Drawing revision comparisons:
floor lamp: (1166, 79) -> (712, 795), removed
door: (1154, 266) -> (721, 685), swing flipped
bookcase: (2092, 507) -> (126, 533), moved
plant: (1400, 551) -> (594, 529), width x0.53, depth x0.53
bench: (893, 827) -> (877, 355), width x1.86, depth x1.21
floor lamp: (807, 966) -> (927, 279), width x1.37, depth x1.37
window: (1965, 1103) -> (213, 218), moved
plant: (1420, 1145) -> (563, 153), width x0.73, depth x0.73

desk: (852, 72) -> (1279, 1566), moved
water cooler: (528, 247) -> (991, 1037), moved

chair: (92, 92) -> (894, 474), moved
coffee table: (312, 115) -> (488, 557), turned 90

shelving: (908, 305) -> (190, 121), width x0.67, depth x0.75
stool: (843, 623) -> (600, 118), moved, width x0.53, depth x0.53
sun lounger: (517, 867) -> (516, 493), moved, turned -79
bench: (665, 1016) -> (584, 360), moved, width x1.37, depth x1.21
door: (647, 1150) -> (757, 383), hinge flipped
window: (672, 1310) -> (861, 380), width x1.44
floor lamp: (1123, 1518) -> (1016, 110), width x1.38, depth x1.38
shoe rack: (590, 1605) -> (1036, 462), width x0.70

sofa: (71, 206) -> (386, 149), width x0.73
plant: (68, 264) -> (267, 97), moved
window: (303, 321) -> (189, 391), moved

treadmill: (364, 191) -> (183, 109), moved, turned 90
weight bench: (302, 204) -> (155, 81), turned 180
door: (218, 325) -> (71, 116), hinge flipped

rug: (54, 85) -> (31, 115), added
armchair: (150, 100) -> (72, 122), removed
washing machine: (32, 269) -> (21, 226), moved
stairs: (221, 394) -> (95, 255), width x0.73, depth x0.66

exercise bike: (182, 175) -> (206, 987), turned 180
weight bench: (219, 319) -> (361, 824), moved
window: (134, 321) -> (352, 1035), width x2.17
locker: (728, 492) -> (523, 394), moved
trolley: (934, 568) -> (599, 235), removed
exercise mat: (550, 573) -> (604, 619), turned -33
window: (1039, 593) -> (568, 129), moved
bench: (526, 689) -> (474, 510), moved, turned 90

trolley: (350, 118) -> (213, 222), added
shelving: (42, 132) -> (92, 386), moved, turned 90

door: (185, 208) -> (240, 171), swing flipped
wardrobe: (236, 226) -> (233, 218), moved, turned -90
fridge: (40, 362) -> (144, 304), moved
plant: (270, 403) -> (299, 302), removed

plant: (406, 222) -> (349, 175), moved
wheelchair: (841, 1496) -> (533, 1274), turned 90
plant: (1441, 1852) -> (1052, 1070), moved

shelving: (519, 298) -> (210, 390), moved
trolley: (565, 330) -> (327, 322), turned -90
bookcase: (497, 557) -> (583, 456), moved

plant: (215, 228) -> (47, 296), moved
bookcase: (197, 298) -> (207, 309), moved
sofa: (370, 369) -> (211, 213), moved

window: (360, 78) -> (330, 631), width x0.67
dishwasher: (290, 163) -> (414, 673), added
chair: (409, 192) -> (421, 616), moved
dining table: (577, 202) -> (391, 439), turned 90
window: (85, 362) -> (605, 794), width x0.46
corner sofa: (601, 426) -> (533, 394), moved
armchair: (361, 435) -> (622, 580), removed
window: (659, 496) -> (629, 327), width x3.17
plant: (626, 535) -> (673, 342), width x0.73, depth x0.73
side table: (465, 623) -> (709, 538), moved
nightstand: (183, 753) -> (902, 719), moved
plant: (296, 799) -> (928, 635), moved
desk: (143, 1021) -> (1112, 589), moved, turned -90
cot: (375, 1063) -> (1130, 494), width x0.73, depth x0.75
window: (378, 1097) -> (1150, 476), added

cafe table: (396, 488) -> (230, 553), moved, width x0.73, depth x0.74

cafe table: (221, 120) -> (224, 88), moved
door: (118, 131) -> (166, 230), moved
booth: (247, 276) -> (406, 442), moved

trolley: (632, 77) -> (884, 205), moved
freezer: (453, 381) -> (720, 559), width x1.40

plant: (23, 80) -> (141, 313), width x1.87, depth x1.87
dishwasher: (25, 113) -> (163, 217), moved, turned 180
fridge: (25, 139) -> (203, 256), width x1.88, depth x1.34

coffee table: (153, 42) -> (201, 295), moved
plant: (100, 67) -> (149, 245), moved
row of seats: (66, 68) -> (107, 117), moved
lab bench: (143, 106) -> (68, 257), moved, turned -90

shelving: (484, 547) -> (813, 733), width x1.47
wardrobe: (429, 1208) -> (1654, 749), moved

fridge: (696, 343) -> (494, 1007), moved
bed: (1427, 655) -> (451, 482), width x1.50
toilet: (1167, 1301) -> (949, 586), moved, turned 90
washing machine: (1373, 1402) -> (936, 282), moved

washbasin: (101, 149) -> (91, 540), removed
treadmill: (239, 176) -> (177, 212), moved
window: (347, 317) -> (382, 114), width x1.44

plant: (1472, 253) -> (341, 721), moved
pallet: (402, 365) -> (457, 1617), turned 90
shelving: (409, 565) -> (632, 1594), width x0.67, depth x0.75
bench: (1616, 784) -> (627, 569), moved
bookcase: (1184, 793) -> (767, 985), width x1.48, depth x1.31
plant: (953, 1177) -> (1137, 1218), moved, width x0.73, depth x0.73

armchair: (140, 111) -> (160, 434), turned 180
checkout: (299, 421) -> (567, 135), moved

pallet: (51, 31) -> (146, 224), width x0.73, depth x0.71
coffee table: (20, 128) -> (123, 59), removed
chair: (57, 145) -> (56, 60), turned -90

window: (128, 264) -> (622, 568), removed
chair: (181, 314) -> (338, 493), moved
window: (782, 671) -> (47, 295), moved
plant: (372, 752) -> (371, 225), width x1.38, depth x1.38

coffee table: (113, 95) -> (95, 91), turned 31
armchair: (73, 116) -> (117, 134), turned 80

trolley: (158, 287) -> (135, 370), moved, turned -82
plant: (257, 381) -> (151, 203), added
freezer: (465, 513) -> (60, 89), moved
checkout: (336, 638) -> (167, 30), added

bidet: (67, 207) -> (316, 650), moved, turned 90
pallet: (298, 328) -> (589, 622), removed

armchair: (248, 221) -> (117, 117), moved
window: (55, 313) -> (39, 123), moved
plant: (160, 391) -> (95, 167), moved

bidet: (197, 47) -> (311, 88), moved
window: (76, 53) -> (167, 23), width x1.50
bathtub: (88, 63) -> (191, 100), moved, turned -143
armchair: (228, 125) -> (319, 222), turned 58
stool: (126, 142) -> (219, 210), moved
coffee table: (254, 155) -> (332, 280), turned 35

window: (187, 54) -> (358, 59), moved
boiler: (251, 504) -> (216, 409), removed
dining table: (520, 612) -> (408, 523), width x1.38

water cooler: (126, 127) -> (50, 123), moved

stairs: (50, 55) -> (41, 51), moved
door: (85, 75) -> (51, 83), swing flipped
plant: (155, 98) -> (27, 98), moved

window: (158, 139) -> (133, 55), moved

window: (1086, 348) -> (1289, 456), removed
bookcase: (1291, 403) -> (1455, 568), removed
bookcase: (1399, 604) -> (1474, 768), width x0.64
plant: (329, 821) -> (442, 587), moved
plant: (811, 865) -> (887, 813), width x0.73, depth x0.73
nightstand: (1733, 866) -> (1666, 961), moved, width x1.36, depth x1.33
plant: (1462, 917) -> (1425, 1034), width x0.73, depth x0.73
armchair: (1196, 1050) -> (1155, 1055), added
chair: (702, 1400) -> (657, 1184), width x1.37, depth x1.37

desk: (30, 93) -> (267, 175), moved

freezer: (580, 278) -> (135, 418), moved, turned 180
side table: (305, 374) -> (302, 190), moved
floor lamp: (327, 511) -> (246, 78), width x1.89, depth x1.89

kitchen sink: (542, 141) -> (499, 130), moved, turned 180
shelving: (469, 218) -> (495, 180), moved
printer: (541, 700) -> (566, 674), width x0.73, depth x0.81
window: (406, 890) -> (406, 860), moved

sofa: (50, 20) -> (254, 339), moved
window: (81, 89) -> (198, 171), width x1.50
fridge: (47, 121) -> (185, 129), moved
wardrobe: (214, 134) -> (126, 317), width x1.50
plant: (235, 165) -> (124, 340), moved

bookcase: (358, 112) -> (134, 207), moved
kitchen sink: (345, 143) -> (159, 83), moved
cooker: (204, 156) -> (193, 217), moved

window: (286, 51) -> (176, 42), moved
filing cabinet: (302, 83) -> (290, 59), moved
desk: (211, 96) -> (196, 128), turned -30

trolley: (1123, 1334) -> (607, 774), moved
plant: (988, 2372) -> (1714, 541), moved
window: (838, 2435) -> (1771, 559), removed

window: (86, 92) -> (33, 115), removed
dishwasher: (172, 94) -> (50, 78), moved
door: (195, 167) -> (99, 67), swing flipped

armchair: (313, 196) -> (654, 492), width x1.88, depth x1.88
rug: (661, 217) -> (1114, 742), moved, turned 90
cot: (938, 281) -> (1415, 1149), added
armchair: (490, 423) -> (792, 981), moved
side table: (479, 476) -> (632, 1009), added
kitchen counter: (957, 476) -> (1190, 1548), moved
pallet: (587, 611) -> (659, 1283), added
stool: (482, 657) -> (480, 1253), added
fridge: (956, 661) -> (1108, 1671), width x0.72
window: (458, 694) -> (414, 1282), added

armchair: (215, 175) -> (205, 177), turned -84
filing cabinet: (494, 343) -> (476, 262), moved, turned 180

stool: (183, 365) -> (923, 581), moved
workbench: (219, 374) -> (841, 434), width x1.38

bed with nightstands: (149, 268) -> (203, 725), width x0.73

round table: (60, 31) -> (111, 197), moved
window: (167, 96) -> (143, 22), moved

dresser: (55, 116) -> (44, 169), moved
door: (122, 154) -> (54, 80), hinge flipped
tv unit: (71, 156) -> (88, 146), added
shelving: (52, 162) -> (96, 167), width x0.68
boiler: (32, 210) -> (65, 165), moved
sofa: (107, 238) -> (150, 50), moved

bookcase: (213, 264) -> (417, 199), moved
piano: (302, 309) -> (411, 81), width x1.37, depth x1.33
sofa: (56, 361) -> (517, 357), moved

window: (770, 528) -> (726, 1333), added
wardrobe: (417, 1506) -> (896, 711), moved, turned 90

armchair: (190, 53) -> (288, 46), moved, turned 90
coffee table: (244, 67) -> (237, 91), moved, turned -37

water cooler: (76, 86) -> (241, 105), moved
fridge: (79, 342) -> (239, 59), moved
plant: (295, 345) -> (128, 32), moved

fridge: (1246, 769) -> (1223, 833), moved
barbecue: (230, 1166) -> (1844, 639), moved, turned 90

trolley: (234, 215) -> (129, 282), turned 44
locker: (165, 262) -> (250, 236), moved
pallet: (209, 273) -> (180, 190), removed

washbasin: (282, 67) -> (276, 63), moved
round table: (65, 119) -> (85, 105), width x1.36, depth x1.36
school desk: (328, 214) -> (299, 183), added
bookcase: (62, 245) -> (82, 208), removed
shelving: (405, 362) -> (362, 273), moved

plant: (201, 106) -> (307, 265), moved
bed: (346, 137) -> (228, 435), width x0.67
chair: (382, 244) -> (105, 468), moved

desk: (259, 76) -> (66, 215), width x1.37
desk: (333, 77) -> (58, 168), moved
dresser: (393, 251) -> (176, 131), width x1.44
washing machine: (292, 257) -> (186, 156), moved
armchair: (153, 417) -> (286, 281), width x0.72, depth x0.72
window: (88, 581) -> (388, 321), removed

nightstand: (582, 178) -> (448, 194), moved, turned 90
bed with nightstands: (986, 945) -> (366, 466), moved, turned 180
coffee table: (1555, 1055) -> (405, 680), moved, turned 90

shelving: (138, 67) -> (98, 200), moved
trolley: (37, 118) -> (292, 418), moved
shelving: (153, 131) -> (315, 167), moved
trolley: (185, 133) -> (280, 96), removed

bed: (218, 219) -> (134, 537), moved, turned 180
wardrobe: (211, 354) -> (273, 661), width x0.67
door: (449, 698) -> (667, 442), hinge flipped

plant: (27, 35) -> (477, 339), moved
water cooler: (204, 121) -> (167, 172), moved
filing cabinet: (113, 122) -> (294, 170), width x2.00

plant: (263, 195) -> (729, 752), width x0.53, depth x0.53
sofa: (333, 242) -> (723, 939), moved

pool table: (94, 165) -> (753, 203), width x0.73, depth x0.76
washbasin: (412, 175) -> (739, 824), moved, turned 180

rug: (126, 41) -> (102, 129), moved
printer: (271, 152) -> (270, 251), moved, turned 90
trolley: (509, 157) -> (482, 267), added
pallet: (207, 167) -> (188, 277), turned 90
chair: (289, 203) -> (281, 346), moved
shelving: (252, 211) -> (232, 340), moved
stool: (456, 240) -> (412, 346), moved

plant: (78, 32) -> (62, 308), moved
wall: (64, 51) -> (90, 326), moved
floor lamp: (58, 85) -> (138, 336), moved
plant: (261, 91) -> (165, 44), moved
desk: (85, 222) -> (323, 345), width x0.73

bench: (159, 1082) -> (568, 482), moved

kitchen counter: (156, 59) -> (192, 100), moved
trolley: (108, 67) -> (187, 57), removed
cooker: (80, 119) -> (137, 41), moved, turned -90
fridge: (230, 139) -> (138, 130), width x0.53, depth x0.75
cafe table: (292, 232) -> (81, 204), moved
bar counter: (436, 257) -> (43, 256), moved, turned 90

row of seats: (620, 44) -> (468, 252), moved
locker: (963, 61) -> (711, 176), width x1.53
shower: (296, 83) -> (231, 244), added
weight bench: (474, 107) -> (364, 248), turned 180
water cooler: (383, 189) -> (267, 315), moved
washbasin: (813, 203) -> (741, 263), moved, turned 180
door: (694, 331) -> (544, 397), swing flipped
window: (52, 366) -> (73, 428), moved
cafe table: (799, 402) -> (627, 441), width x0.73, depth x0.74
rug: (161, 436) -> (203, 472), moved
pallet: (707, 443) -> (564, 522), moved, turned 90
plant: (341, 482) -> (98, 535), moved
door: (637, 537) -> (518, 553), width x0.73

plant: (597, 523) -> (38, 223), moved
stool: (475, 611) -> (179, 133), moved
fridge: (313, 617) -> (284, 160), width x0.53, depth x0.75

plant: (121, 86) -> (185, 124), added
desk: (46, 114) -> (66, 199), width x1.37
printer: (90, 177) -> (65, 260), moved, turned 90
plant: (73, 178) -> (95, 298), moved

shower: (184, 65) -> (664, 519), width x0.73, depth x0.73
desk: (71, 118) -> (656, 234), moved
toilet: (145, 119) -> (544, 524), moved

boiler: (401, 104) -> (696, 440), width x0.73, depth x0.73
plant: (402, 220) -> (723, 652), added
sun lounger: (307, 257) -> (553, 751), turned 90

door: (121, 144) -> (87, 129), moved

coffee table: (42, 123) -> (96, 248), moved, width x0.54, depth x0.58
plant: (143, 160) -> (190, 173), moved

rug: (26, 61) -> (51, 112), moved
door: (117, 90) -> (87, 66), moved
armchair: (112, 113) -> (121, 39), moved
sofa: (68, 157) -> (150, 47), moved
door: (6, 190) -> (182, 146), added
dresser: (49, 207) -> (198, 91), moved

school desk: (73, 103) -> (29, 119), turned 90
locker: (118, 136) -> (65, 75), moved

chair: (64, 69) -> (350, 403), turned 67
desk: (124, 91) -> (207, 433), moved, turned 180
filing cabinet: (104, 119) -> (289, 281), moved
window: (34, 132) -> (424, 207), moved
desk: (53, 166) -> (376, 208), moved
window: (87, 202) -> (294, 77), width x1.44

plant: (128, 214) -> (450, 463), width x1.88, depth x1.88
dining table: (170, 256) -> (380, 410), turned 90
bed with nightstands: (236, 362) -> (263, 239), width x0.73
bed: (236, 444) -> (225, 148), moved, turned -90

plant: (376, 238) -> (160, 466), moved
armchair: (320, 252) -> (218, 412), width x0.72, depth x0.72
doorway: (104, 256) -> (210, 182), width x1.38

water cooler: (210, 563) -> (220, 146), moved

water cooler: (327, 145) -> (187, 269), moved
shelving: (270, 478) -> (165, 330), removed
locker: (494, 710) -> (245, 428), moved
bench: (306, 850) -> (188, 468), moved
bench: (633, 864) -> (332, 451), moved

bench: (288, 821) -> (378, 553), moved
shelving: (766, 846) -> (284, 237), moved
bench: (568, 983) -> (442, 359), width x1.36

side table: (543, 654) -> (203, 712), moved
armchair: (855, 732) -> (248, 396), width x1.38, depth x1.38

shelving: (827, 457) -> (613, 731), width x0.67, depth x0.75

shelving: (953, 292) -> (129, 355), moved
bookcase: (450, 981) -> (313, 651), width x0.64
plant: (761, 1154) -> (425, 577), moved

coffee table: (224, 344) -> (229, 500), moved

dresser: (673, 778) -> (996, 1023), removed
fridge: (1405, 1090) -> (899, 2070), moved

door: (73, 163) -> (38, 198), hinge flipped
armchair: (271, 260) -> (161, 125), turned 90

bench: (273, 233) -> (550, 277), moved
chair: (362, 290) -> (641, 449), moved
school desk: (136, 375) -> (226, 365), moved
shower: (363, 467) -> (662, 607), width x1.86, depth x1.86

Your objective
Return exactly, and only, the lines above starting at the line that contains "bar counter: (436, 257)" and ending at the line that contains "bed with nightstands: (236, 362)".

Result of this task
bar counter: (436, 257) -> (43, 256), moved, turned 90

row of seats: (620, 44) -> (468, 252), moved
locker: (963, 61) -> (711, 176), width x1.53
shower: (296, 83) -> (231, 244), added
weight bench: (474, 107) -> (364, 248), turned 180
water cooler: (383, 189) -> (267, 315), moved
washbasin: (813, 203) -> (741, 263), moved, turned 180
door: (694, 331) -> (544, 397), swing flipped
window: (52, 366) -> (73, 428), moved
cafe table: (799, 402) -> (627, 441), width x0.73, depth x0.74
rug: (161, 436) -> (203, 472), moved
pallet: (707, 443) -> (564, 522), moved, turned 90
plant: (341, 482) -> (98, 535), moved
door: (637, 537) -> (518, 553), width x0.73

plant: (597, 523) -> (38, 223), moved
stool: (475, 611) -> (179, 133), moved
fridge: (313, 617) -> (284, 160), width x0.53, depth x0.75

plant: (121, 86) -> (185, 124), added
desk: (46, 114) -> (66, 199), width x1.37
printer: (90, 177) -> (65, 260), moved, turned 90
plant: (73, 178) -> (95, 298), moved

shower: (184, 65) -> (664, 519), width x0.73, depth x0.73
desk: (71, 118) -> (656, 234), moved
toilet: (145, 119) -> (544, 524), moved

boiler: (401, 104) -> (696, 440), width x0.73, depth x0.73
plant: (402, 220) -> (723, 652), added
sun lounger: (307, 257) -> (553, 751), turned 90

door: (121, 144) -> (87, 129), moved

coffee table: (42, 123) -> (96, 248), moved, width x0.54, depth x0.58
plant: (143, 160) -> (190, 173), moved

rug: (26, 61) -> (51, 112), moved
door: (117, 90) -> (87, 66), moved
armchair: (112, 113) -> (121, 39), moved
sofa: (68, 157) -> (150, 47), moved
door: (6, 190) -> (182, 146), added
dresser: (49, 207) -> (198, 91), moved

school desk: (73, 103) -> (29, 119), turned 90
locker: (118, 136) -> (65, 75), moved

chair: (64, 69) -> (350, 403), turned 67
desk: (124, 91) -> (207, 433), moved, turned 180
filing cabinet: (104, 119) -> (289, 281), moved
window: (34, 132) -> (424, 207), moved
desk: (53, 166) -> (376, 208), moved
window: (87, 202) -> (294, 77), width x1.44

plant: (128, 214) -> (450, 463), width x1.88, depth x1.88
dining table: (170, 256) -> (380, 410), turned 90
bed with nightstands: (236, 362) -> (263, 239), width x0.73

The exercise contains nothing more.